Would you transcribe each entry exactly as it stands, omitting the pictures?

Object matching data
════════
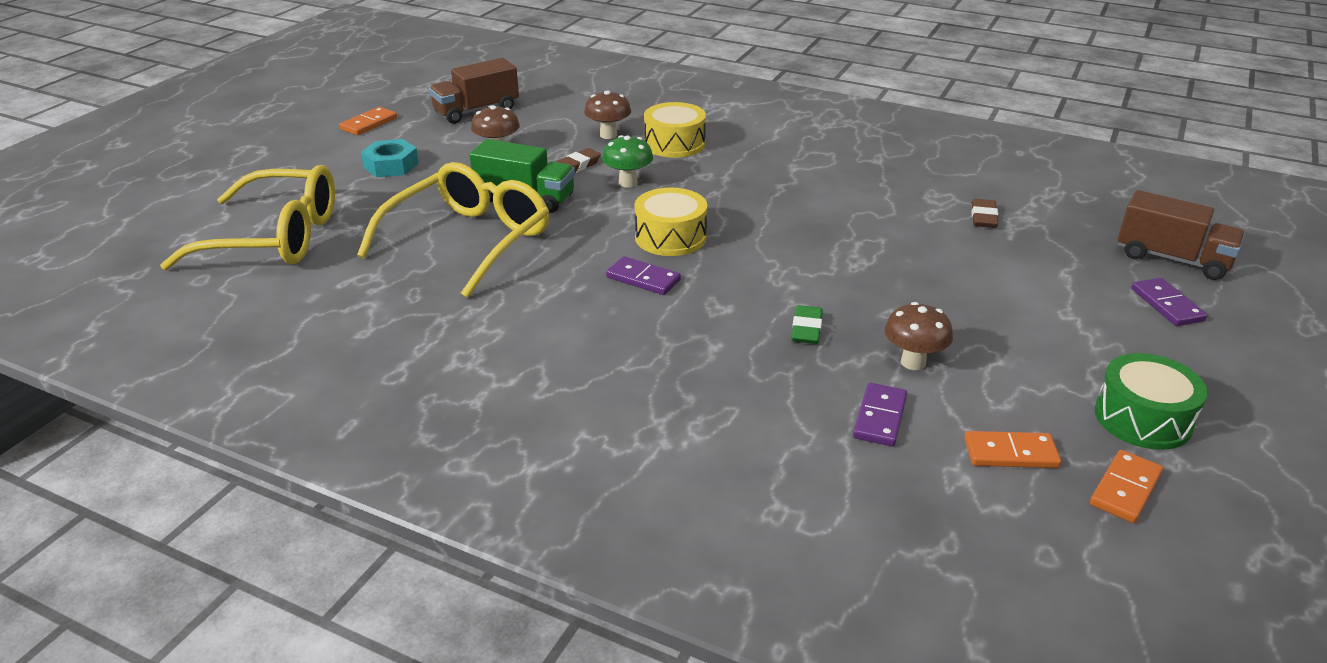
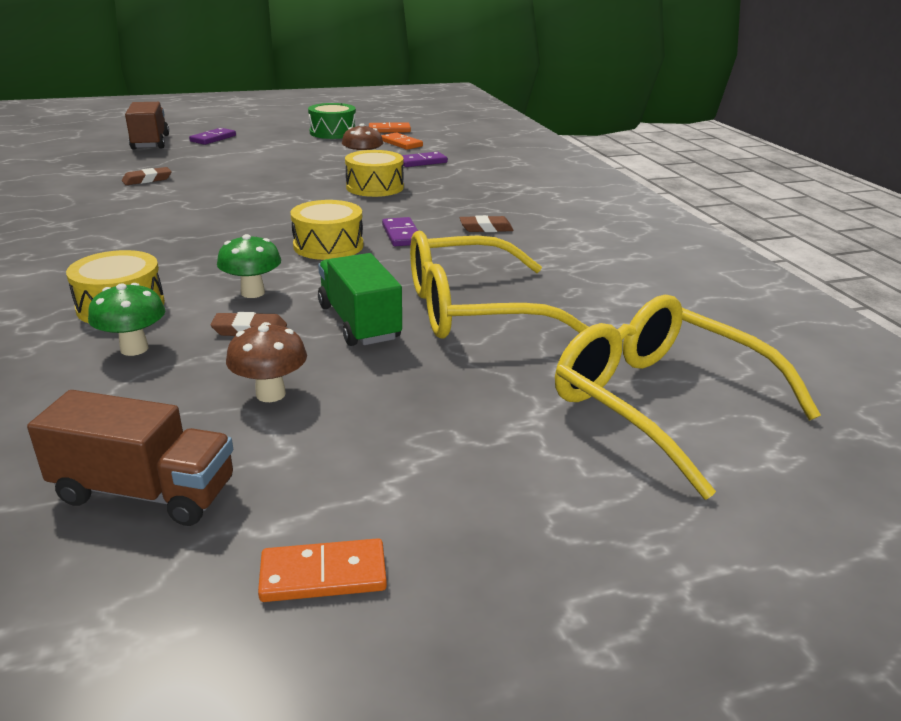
camera: 135 degrees left, 5 degrees down
turquoise nut [361,139,419,177] -> none
brown mushroom [584,91,631,139] -> green mushroom [88,283,165,356]
green eraser [791,305,823,344] -> yellow drum [345,150,404,197]
none -> brown eraser [460,215,514,232]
════════
§ **YOUR SOLUTION**
camera: 135 degrees left, 5 degrees down
turquoise nut [361,139,419,177] -> none
brown mushroom [584,91,631,139] -> green mushroom [88,283,165,356]
green eraser [791,305,823,344] -> yellow drum [345,150,404,197]
none -> brown eraser [460,215,514,232]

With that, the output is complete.